(Colored object listings)
----

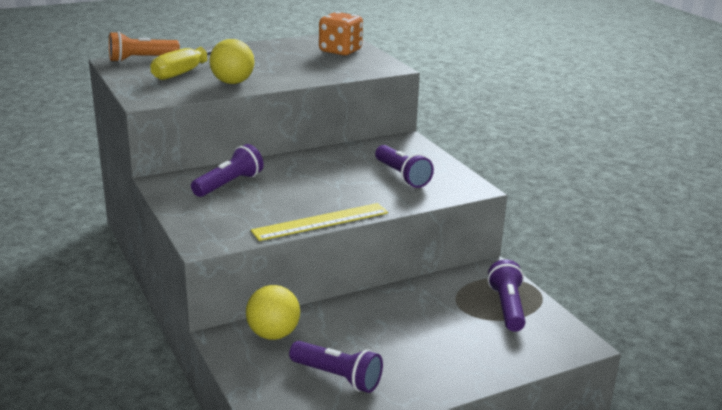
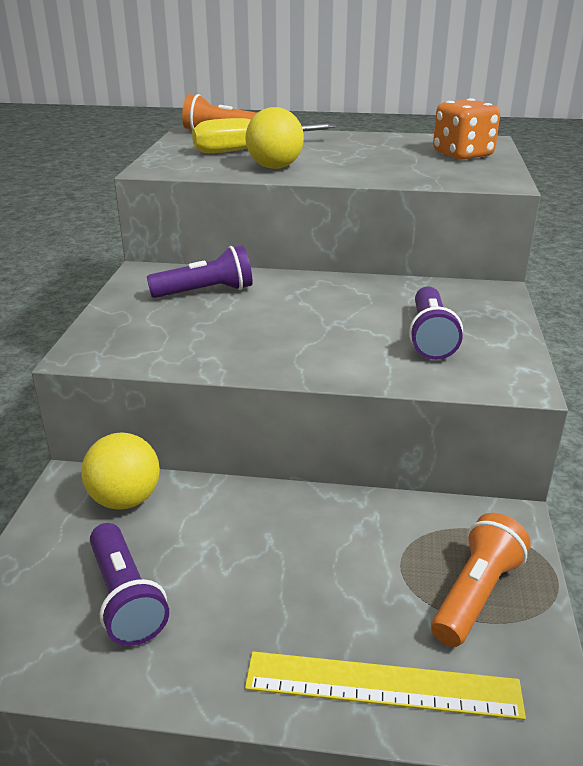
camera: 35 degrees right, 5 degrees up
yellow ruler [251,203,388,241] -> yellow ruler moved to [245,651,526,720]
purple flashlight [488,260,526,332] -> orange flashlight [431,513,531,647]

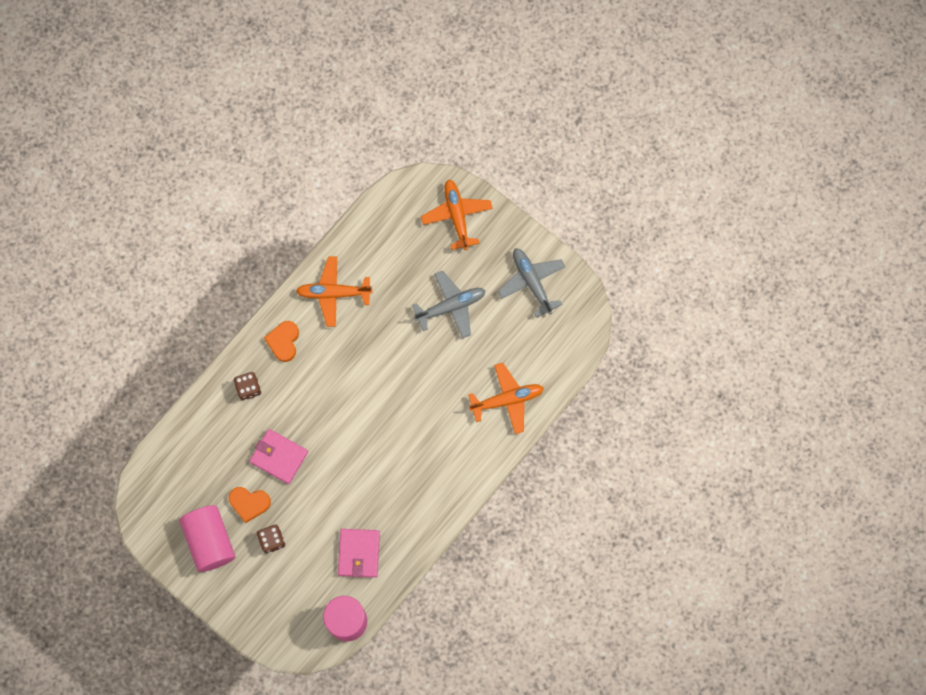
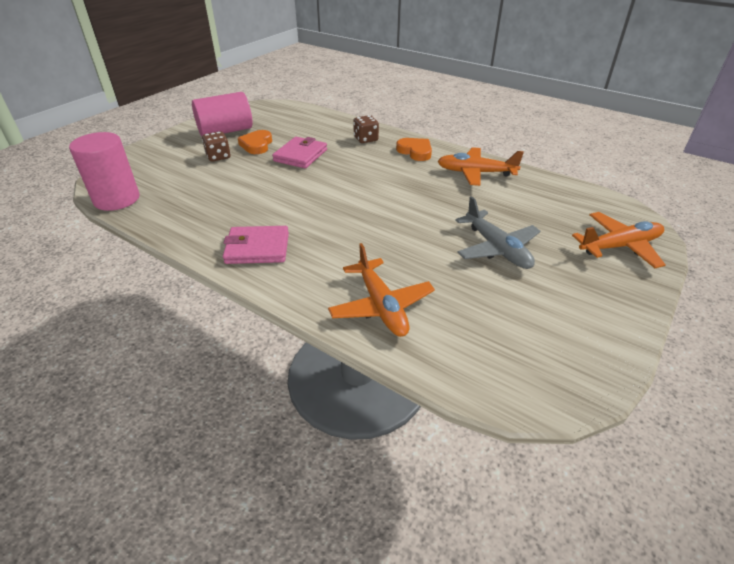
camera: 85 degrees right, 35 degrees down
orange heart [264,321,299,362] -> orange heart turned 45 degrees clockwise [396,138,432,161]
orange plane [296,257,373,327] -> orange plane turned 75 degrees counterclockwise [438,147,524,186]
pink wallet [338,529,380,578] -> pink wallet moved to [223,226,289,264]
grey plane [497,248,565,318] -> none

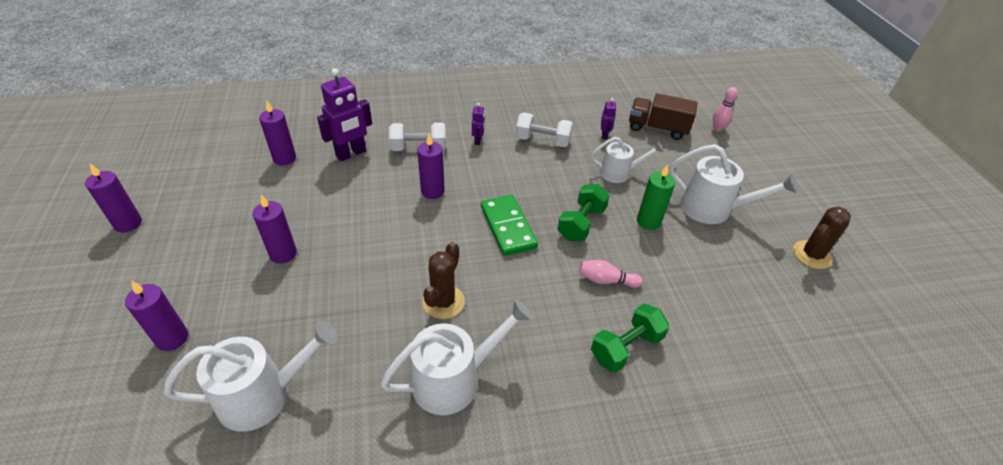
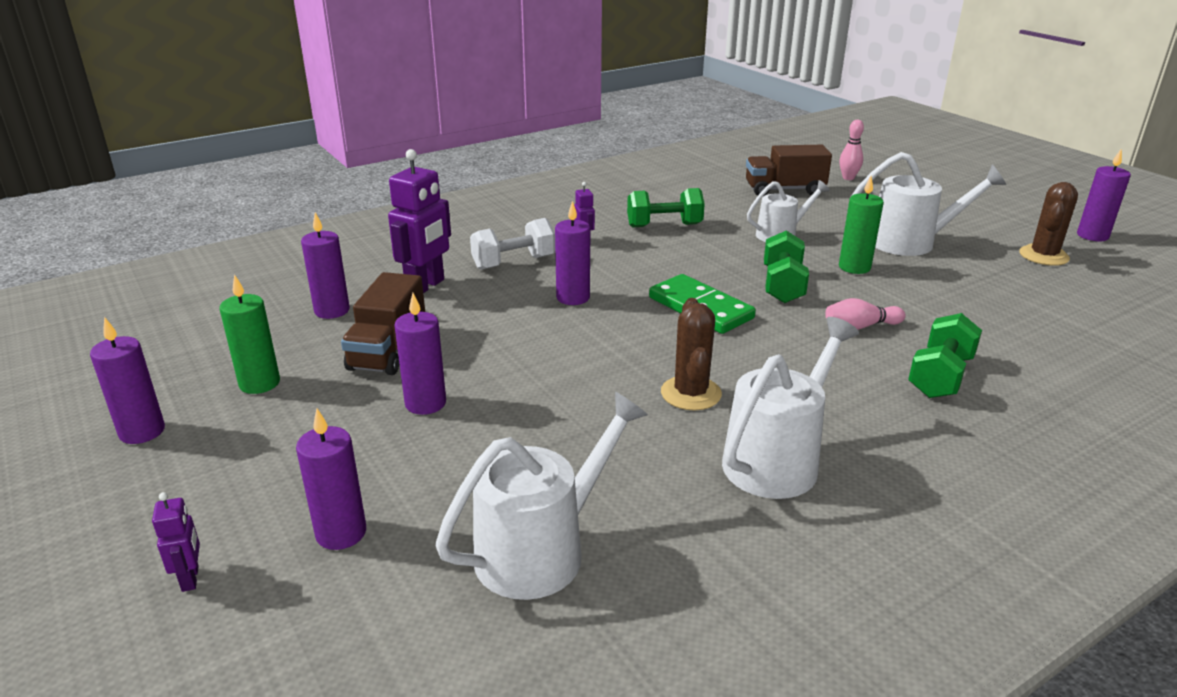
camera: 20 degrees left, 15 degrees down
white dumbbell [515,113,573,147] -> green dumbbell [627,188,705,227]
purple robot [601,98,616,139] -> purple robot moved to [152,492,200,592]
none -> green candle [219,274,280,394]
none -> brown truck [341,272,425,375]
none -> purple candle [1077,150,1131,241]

----

Exactly the lines from the one containing "none -> green candle [219,274,280,394]" to the last line of the entries above must be duplicated, with both of those lines included and nothing more.

- [Final answer]
none -> green candle [219,274,280,394]
none -> brown truck [341,272,425,375]
none -> purple candle [1077,150,1131,241]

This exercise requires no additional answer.